▶ _Task to carry out_
Go through the entries below and give the number of lines that have the string "button", and only that.

------ Given data

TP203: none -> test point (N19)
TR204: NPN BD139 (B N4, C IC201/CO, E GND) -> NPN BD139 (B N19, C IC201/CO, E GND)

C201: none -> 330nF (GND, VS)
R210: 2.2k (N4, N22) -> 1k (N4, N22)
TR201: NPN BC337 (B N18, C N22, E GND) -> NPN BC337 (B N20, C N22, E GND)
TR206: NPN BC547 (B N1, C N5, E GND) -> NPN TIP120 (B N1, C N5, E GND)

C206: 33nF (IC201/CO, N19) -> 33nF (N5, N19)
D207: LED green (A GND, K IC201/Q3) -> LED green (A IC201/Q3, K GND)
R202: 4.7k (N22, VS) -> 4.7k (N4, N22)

------------
------ Given data

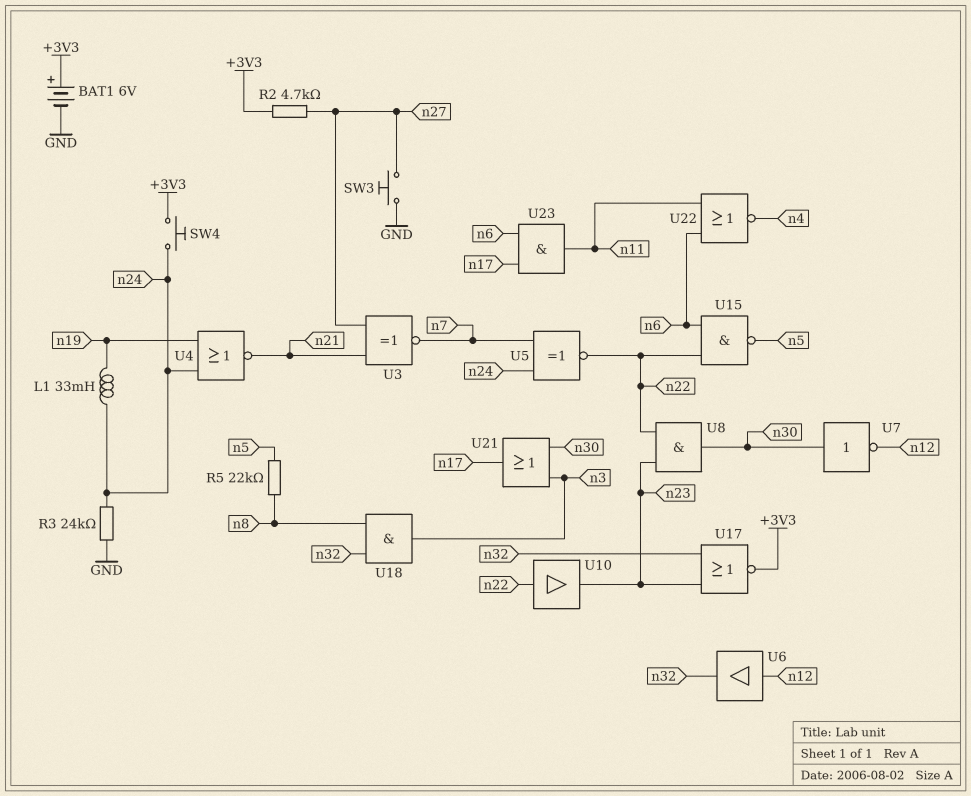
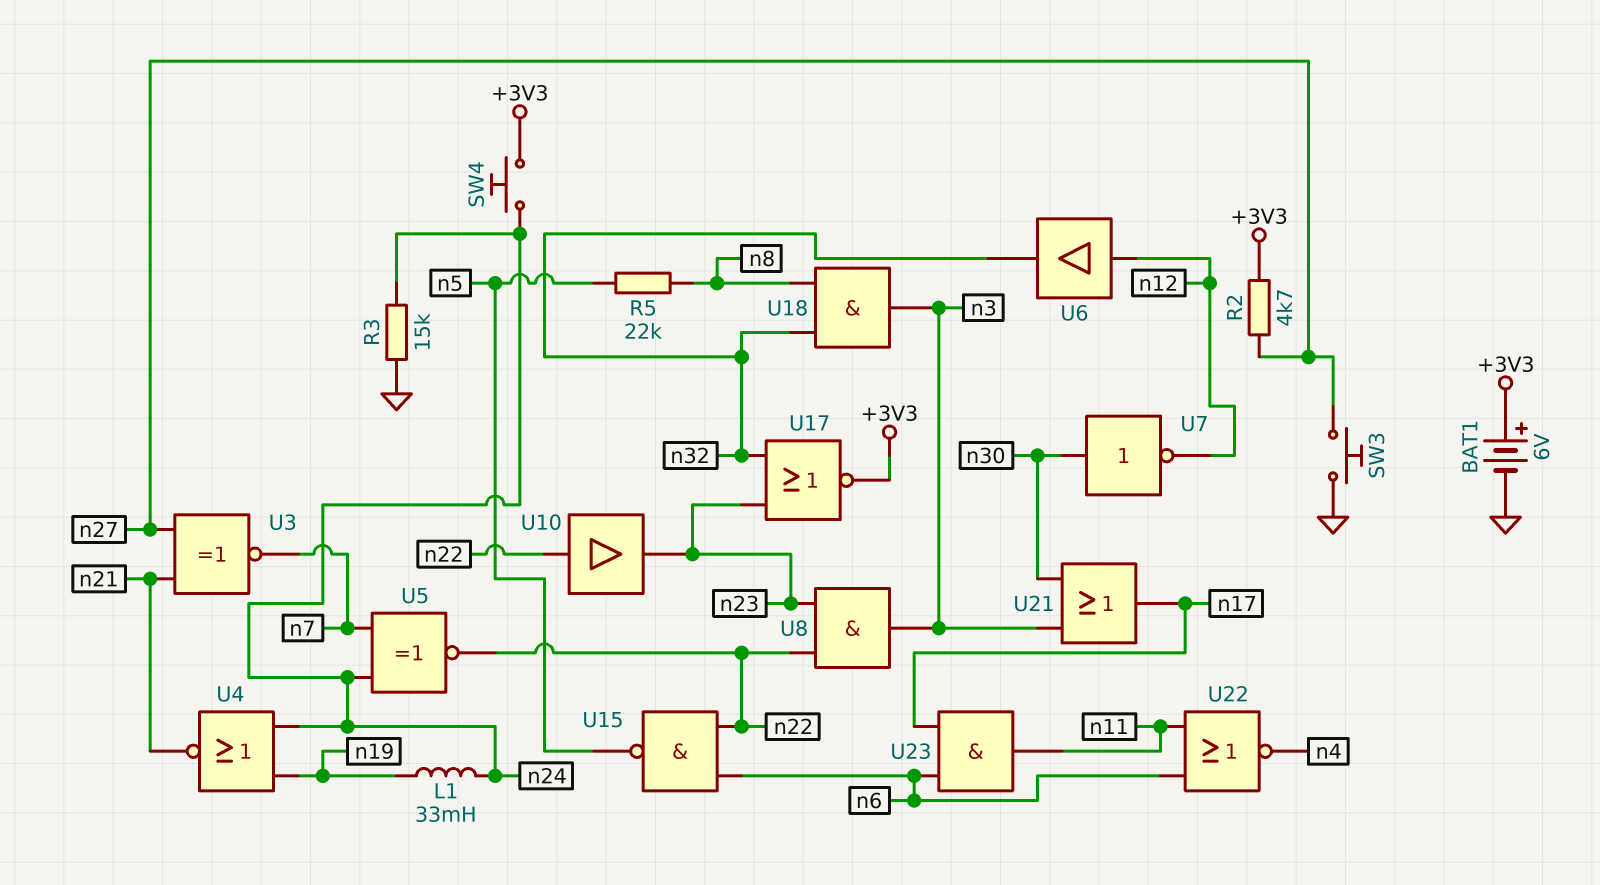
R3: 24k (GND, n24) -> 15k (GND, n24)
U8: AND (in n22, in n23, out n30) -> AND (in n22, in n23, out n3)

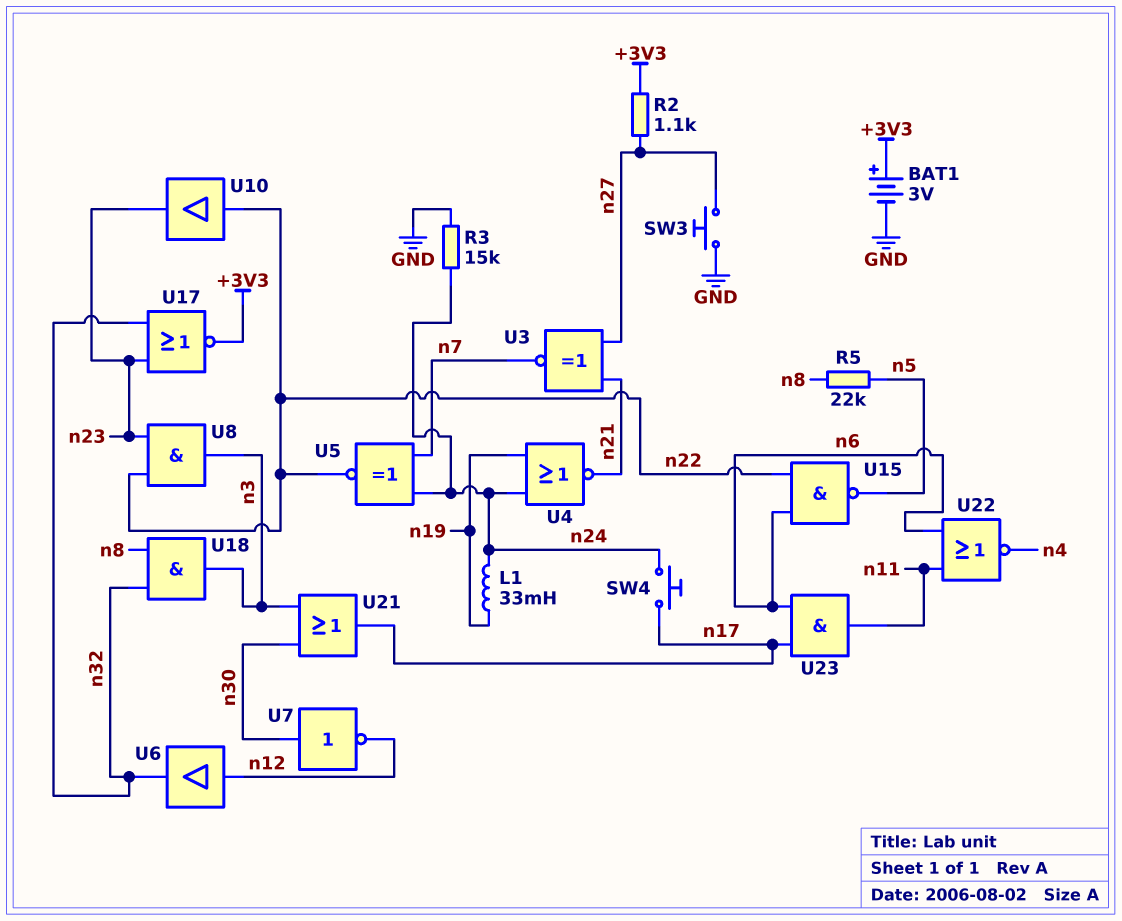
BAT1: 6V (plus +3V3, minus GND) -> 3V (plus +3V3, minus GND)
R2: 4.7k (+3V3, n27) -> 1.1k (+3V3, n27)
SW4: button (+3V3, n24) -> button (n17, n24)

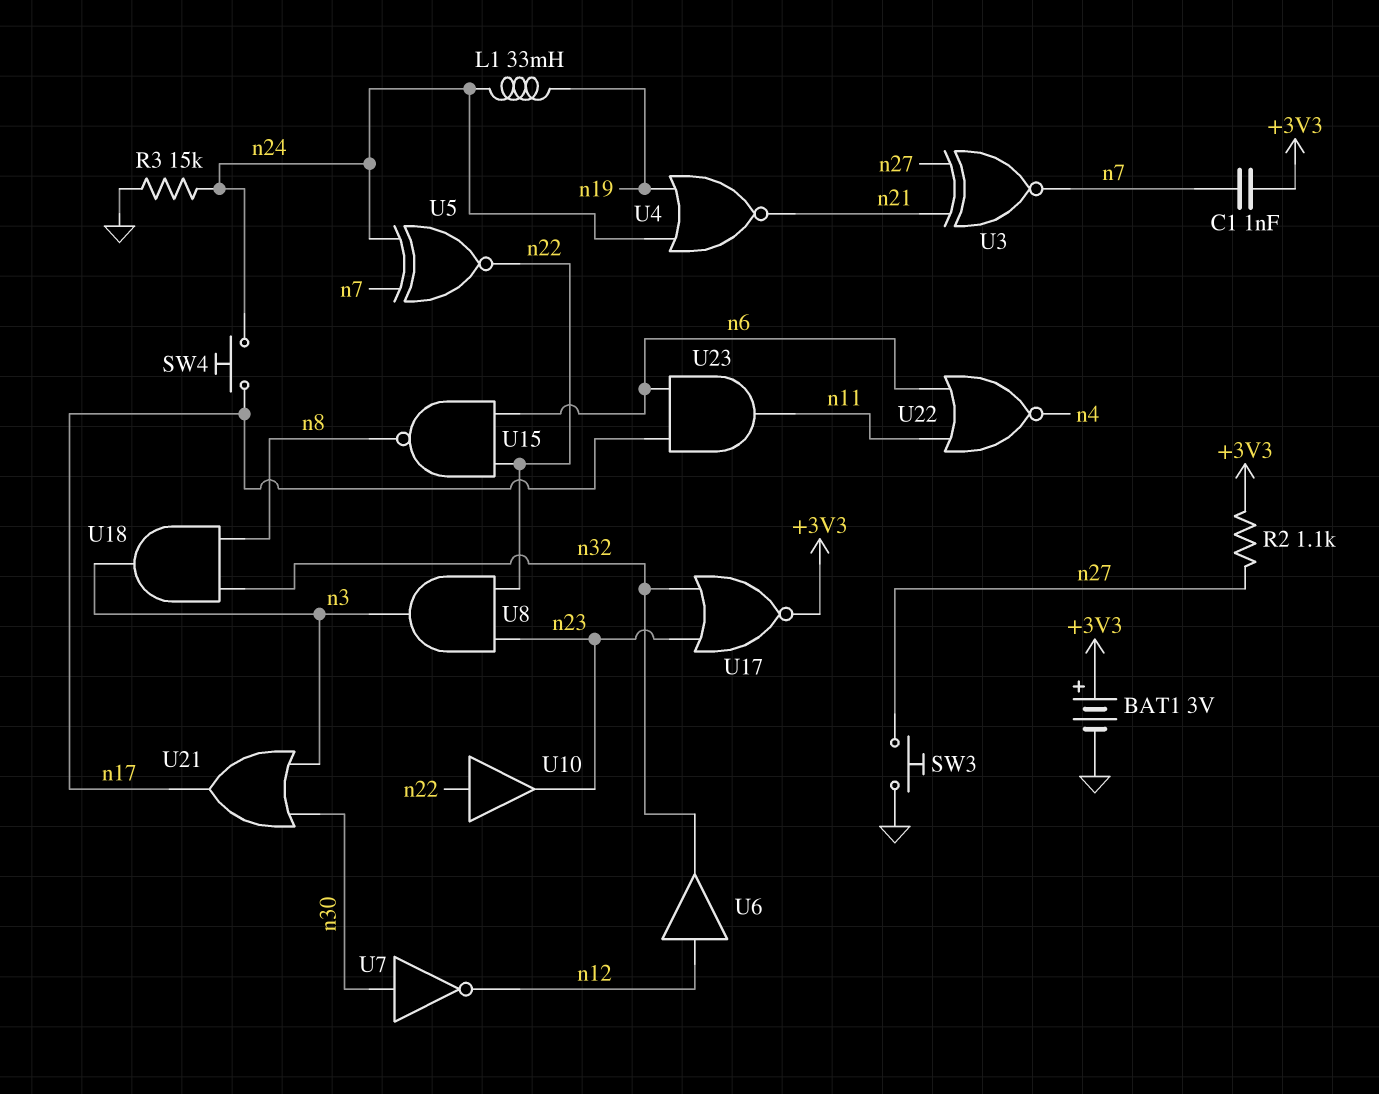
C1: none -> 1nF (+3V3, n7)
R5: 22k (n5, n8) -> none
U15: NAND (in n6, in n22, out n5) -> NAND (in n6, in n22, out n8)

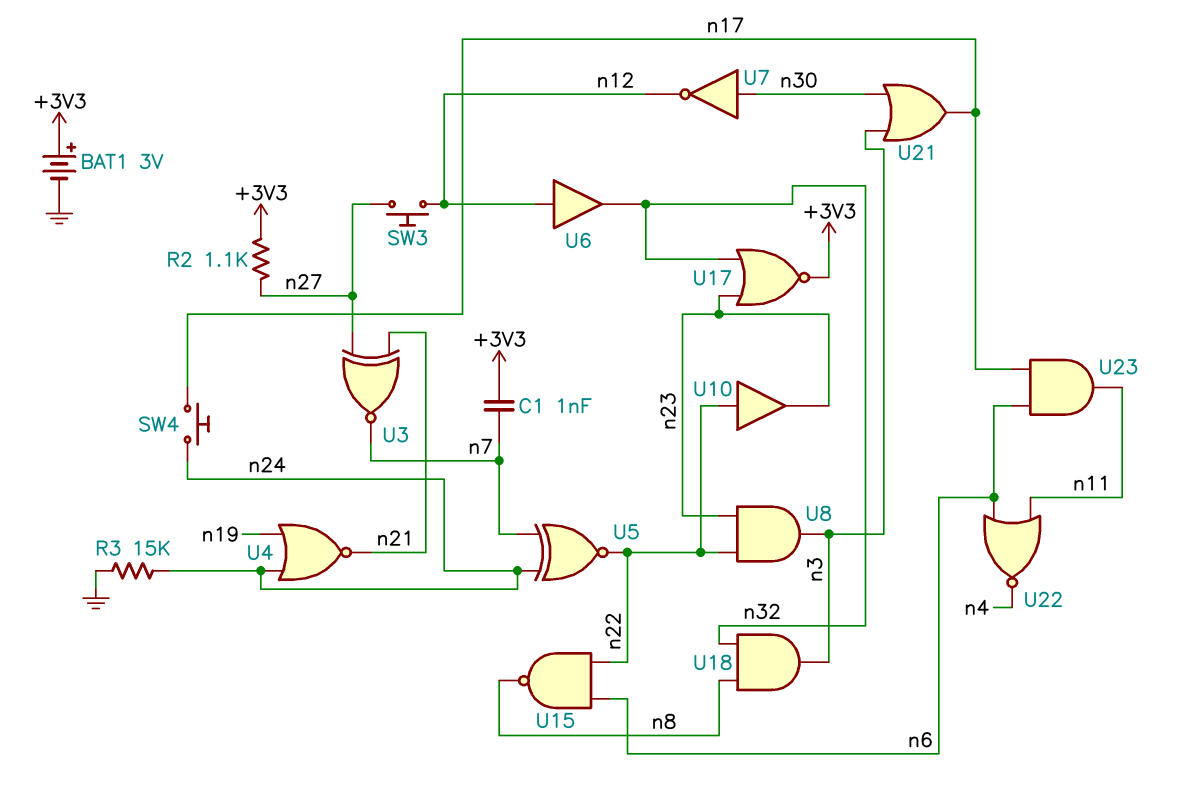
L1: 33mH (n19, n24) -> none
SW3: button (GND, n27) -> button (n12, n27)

------------

▶ _Reply_
2